■ Try it
Please return exactly the lines from the top of the data through the line that contains "change=delete; old=RedCalculator; first_place=450,249", and skip all pictures.

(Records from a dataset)
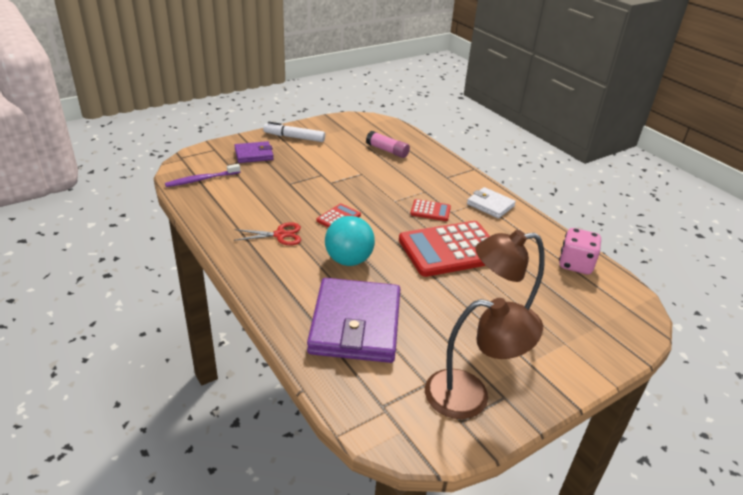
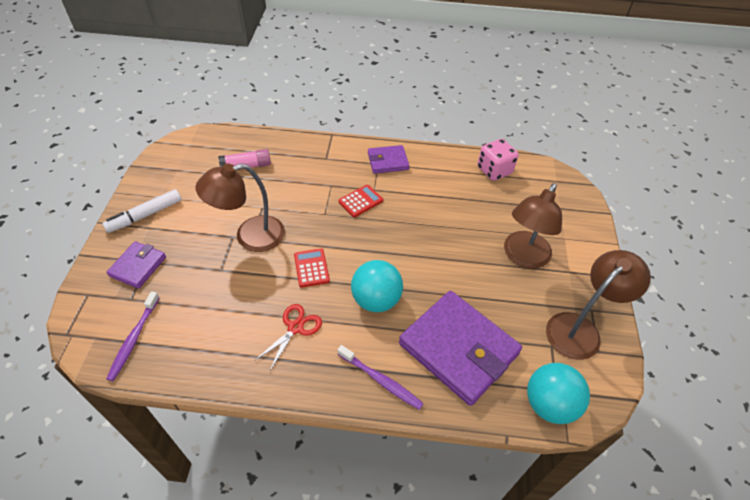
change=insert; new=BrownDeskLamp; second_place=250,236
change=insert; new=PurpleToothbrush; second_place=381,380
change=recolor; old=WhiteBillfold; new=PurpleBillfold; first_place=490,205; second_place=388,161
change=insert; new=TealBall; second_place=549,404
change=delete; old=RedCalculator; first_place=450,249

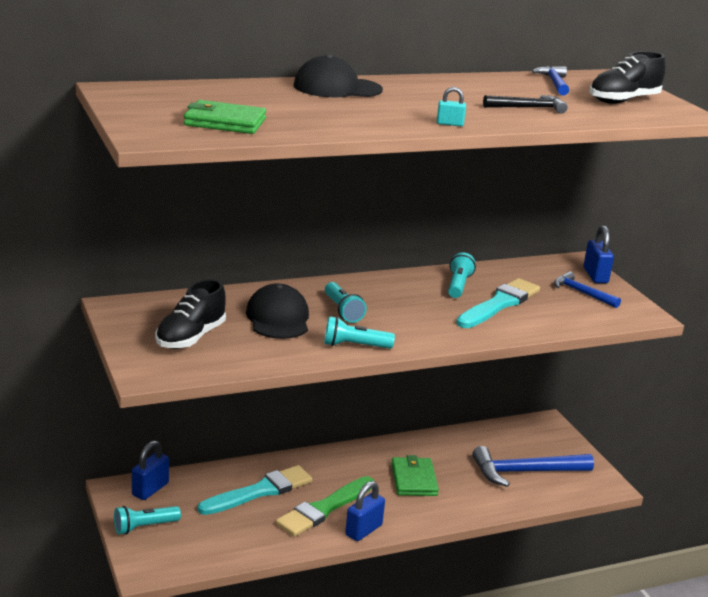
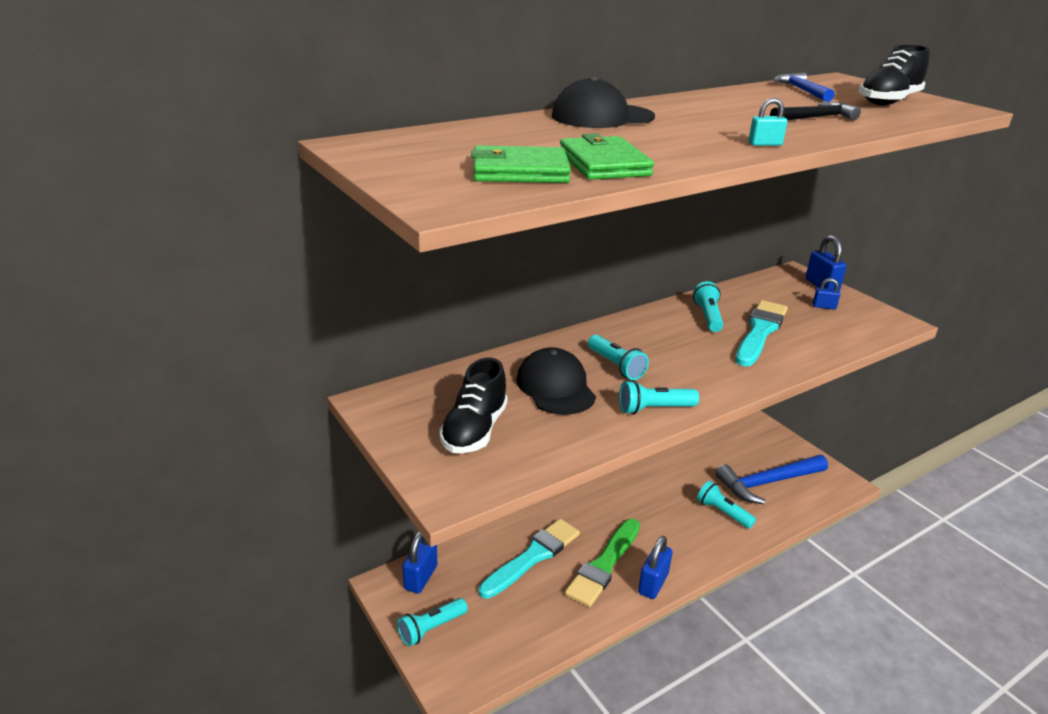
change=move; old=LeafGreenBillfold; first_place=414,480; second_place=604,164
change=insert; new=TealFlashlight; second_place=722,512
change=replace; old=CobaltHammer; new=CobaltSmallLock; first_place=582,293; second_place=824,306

■ The answer
change=insert; new=BrownDeskLamp; second_place=250,236
change=insert; new=PurpleToothbrush; second_place=381,380
change=recolor; old=WhiteBillfold; new=PurpleBillfold; first_place=490,205; second_place=388,161
change=insert; new=TealBall; second_place=549,404
change=delete; old=RedCalculator; first_place=450,249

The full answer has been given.